*ASSIGNMENT:* Only the lines from the top of the listing below through the line containing "[553, 155, 587, 214] (first image)" should be output, exactly and with no pictures.

TASK MATERIAL below:

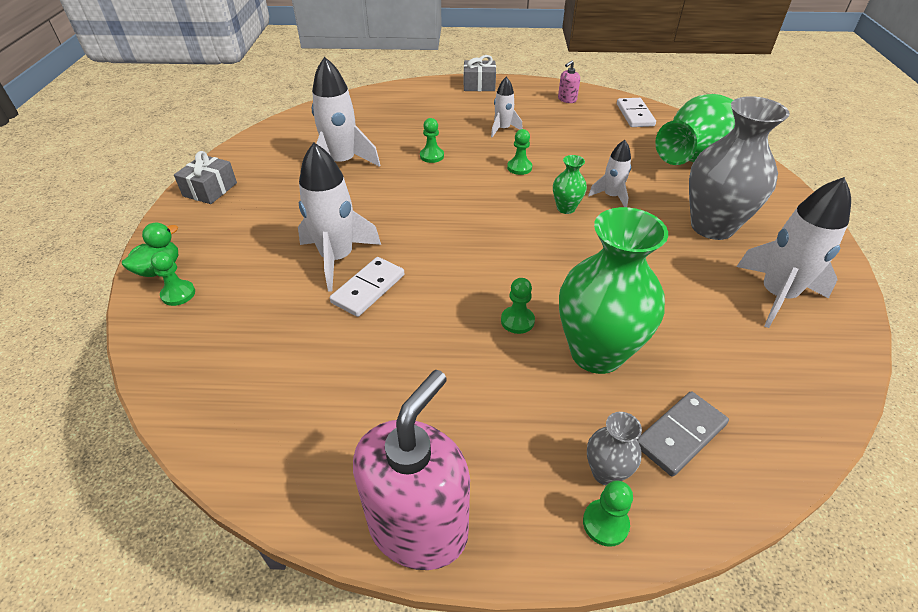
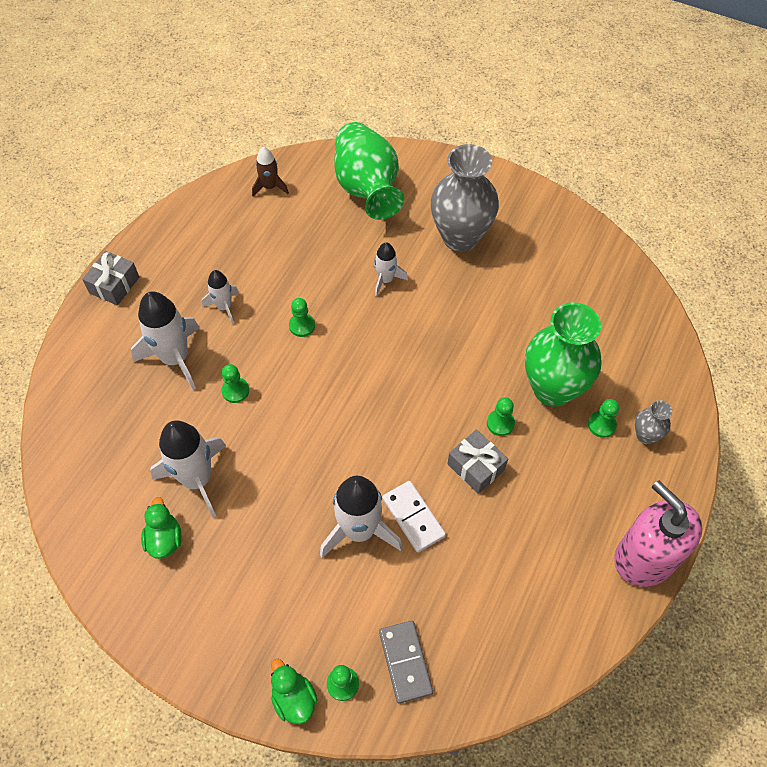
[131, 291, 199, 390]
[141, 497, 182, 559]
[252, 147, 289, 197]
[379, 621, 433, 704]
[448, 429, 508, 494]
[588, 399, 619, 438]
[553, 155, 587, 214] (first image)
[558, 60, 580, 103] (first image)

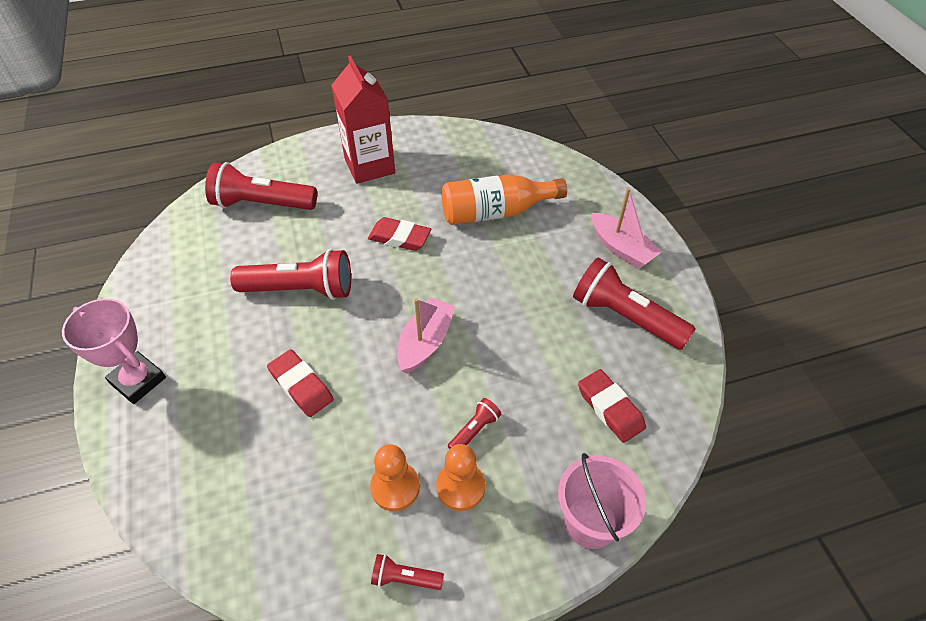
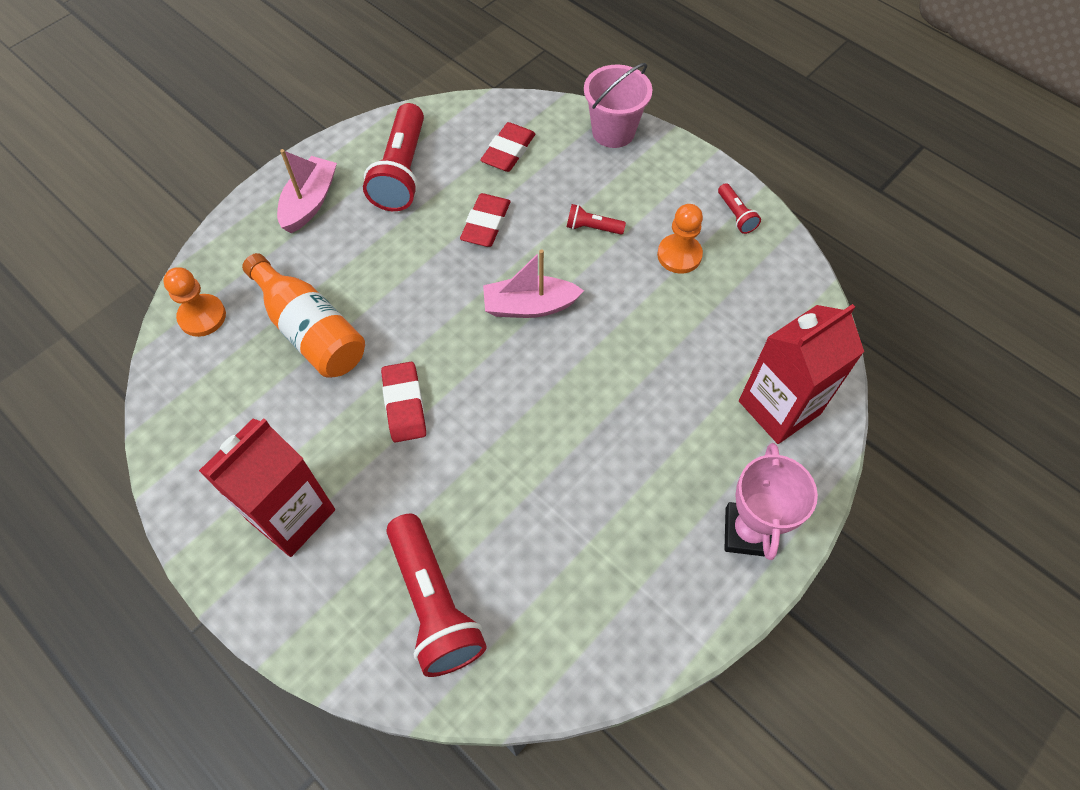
[163, 267, 226, 337]
[460, 193, 510, 247]
[739, 304, 864, 444]
[230, 249, 351, 300] (first image)

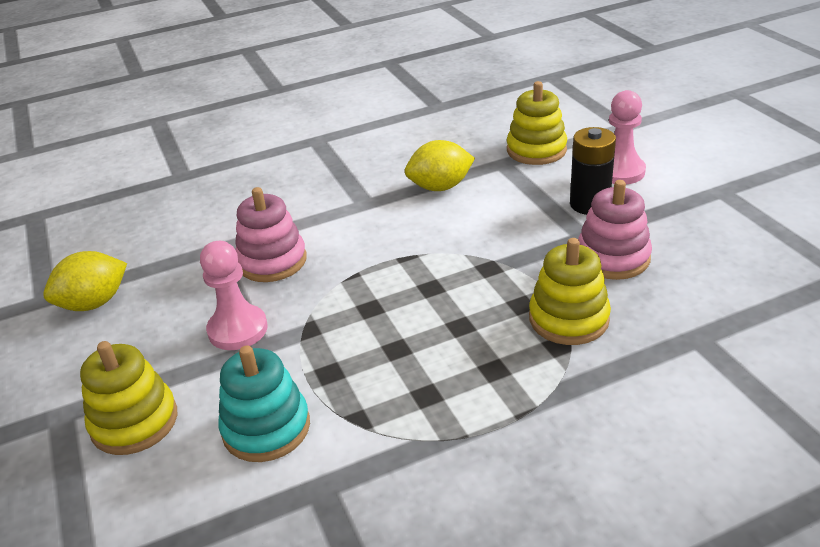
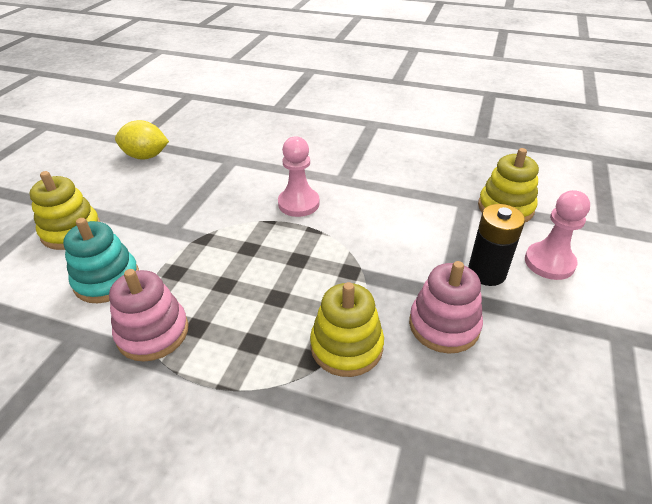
[109, 269, 189, 362]
[278, 136, 320, 217]
[405, 140, 475, 191] (first image)

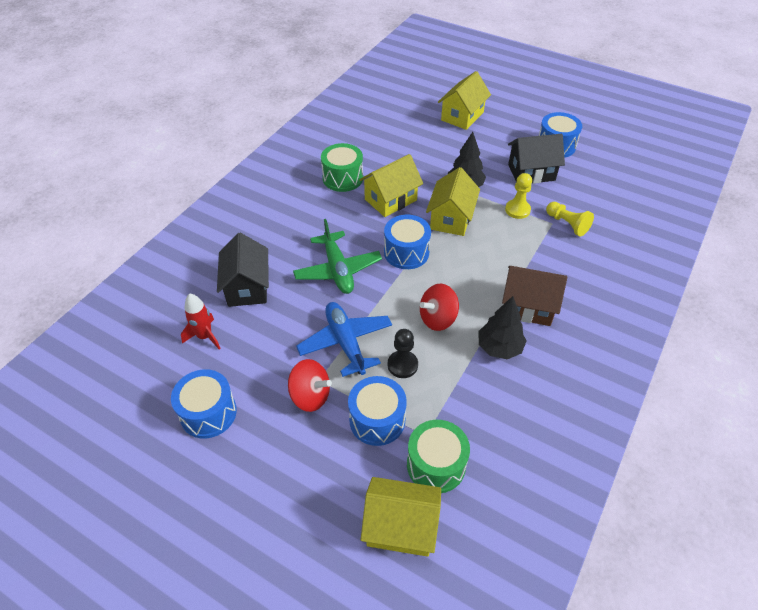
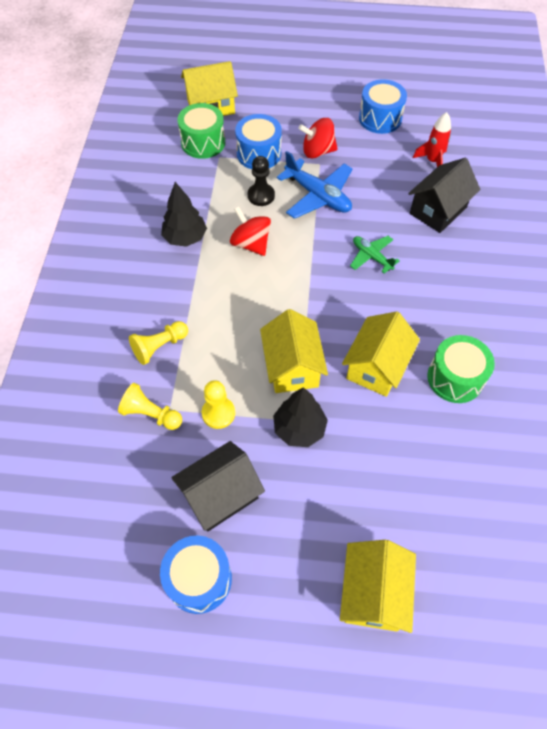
[129, 321, 188, 365]
[230, 207, 271, 256]
[350, 236, 400, 274]
[408, 158, 480, 233]
[384, 215, 431, 269] (first image)
[502, 266, 567, 326] (first image)

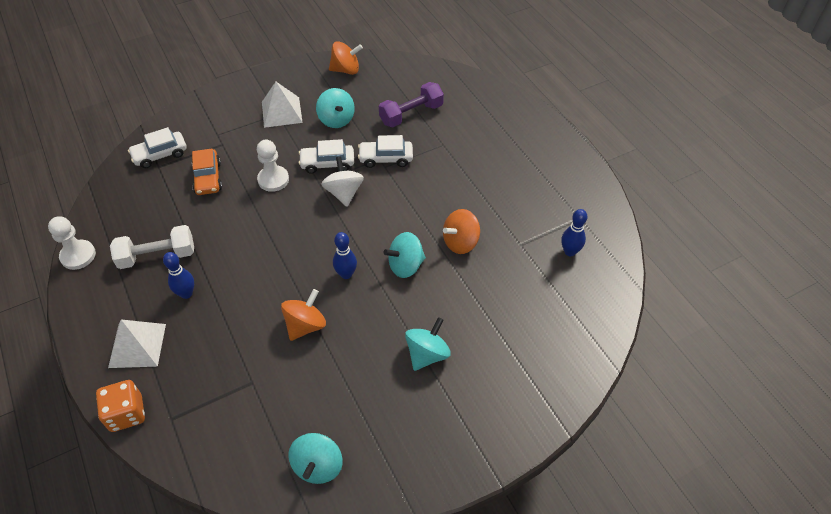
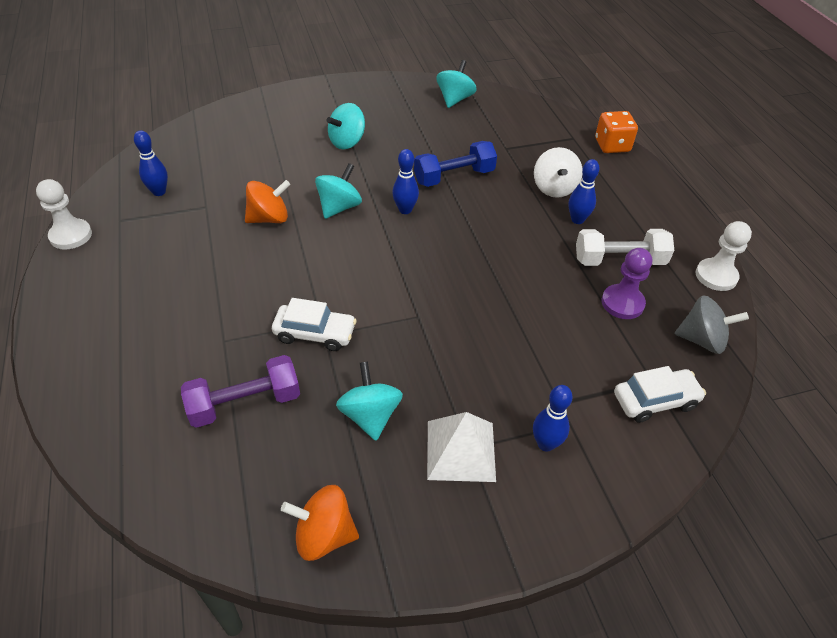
[36, 179, 92, 250]
[315, 163, 362, 219]
[414, 141, 497, 187]
[533, 385, 573, 452]
[534, 147, 582, 198]
[601, 248, 652, 319]
[674, 295, 749, 354]
[108, 319, 166, 368] (first image)
[192, 149, 222, 195] (first image)
[299, 139, 354, 174] (first image)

End of TASK MATERIAL.

*EXERCISE OUTPUT:*
[131, 291, 199, 390]
[141, 497, 182, 559]
[252, 147, 289, 197]
[379, 621, 433, 704]
[448, 429, 508, 494]
[588, 399, 619, 438]
[553, 155, 587, 214] (first image)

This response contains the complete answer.